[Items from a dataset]
'''

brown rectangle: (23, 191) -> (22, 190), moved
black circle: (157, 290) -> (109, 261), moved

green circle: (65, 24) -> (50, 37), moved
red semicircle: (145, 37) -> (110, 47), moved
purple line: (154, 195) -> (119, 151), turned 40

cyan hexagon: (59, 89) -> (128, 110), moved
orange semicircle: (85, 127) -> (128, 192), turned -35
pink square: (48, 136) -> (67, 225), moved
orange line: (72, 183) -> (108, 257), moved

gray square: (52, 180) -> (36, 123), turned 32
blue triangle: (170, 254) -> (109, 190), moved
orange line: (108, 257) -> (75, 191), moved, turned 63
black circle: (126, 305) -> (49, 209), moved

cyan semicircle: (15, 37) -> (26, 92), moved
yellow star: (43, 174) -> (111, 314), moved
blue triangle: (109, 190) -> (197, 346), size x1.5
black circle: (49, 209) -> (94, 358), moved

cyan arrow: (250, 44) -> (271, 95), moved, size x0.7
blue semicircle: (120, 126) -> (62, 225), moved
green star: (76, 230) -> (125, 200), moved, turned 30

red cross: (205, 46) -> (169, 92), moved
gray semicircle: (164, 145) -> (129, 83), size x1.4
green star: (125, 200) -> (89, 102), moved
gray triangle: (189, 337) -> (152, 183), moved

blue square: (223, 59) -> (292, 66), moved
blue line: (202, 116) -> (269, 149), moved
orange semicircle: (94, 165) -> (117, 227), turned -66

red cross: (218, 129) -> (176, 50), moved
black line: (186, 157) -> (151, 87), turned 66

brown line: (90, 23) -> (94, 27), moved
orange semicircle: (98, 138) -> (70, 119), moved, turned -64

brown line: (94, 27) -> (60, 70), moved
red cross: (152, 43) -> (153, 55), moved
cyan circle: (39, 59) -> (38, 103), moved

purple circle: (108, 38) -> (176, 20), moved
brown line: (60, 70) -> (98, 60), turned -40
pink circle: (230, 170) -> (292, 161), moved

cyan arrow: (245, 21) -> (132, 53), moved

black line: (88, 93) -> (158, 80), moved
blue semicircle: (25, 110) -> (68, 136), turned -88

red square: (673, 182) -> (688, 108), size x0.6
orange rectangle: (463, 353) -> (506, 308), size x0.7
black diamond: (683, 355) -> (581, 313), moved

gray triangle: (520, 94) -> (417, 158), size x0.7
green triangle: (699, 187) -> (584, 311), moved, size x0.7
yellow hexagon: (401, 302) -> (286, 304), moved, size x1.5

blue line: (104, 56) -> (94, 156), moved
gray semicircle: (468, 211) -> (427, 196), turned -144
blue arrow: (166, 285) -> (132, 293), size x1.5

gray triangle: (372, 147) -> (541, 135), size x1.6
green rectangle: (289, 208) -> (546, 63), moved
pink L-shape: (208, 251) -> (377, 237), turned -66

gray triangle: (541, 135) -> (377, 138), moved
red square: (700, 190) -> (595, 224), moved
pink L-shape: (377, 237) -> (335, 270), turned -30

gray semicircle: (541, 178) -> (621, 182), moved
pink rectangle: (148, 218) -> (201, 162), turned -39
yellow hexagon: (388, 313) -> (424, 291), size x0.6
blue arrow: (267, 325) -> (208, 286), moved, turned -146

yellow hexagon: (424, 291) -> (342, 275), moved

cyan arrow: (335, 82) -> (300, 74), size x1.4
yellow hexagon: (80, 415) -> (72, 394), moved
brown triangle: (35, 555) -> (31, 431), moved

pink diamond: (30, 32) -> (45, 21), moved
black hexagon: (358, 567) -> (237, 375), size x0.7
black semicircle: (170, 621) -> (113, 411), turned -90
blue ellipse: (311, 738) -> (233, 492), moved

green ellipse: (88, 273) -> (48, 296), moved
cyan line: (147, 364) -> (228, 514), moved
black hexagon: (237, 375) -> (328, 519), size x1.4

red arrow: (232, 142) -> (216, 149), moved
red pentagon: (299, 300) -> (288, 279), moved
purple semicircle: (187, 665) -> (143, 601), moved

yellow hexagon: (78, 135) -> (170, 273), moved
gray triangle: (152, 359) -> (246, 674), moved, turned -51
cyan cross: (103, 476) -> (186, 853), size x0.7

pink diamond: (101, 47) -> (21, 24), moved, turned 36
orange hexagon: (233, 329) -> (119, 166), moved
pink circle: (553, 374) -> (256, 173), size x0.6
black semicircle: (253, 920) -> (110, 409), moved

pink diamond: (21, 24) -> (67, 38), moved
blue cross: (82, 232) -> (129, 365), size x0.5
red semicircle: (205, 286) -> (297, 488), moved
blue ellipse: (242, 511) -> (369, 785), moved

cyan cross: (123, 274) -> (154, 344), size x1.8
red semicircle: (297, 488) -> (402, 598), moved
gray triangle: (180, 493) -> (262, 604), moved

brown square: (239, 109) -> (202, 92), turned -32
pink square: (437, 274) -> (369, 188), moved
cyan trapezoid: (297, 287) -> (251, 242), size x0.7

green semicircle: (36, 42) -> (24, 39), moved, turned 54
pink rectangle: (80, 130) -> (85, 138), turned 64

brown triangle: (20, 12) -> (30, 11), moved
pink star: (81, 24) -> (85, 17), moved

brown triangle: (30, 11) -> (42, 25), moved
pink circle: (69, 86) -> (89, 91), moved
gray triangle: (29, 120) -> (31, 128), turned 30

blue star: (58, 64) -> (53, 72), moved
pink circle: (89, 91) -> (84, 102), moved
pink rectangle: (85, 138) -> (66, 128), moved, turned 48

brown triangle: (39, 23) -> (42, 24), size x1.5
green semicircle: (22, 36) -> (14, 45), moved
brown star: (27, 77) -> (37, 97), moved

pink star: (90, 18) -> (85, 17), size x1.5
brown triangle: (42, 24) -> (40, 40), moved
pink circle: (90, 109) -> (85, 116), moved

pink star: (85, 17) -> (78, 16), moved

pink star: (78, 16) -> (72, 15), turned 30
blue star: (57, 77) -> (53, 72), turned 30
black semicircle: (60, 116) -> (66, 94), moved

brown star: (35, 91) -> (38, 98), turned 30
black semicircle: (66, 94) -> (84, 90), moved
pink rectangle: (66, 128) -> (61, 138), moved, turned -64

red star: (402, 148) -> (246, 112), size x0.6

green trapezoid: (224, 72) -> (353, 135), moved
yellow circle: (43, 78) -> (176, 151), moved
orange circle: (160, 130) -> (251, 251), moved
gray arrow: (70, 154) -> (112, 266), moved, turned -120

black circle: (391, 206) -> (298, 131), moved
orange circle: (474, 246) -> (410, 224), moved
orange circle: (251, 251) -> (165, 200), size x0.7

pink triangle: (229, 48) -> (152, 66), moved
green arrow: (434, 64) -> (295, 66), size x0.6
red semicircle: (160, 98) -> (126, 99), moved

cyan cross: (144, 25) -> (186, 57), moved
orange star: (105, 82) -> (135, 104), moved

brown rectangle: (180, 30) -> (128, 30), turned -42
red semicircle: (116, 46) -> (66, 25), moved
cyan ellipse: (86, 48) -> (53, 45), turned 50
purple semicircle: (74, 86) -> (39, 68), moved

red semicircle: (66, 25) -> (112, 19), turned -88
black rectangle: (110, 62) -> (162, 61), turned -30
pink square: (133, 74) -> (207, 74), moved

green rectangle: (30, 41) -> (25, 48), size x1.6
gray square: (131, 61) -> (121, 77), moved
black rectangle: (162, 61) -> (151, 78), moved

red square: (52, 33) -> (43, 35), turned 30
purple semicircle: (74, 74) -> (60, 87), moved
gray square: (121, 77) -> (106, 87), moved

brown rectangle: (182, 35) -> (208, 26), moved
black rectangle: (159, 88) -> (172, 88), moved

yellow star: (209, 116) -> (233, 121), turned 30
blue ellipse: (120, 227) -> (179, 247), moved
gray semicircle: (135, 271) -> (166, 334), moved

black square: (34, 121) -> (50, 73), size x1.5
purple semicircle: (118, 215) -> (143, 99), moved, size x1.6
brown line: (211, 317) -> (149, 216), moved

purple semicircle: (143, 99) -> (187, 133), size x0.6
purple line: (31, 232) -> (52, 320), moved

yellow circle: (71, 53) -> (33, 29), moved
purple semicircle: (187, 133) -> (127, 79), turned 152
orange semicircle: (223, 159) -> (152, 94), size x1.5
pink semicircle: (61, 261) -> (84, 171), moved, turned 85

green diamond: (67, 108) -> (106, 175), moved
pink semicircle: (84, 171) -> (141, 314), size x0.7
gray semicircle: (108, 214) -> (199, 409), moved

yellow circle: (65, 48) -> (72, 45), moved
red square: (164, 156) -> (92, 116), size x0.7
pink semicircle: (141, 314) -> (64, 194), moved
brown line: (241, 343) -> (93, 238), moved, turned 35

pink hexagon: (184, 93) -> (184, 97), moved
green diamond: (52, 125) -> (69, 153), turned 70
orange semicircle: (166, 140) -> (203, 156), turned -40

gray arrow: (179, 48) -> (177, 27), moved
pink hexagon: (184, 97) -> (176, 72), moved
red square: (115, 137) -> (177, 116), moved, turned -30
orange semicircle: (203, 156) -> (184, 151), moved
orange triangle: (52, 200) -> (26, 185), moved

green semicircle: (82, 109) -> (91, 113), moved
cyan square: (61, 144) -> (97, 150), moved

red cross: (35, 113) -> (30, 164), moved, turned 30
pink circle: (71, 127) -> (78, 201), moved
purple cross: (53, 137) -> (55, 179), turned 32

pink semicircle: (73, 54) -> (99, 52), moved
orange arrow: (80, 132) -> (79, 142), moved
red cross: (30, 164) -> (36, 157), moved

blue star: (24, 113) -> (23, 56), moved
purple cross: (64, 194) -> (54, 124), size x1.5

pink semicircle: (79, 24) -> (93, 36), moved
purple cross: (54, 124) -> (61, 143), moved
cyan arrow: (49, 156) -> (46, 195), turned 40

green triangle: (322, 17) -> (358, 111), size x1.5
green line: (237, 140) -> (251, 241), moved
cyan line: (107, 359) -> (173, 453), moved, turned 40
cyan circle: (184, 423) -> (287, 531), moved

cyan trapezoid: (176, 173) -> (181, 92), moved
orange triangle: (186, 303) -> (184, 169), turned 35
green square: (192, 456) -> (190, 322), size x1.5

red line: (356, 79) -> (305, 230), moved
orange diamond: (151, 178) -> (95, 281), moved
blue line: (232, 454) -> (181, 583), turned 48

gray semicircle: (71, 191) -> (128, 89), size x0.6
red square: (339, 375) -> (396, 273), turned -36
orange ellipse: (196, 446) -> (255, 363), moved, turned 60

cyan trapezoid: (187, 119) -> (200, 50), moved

'''

**WORK REQUIRED**:
Look through the records and copy every line that has the word "ellipse".

**ANSWER TO THIS PROBLEM**:
blue ellipse: (311, 738) -> (233, 492), moved
green ellipse: (88, 273) -> (48, 296), moved
blue ellipse: (242, 511) -> (369, 785), moved
cyan ellipse: (86, 48) -> (53, 45), turned 50
blue ellipse: (120, 227) -> (179, 247), moved
orange ellipse: (196, 446) -> (255, 363), moved, turned 60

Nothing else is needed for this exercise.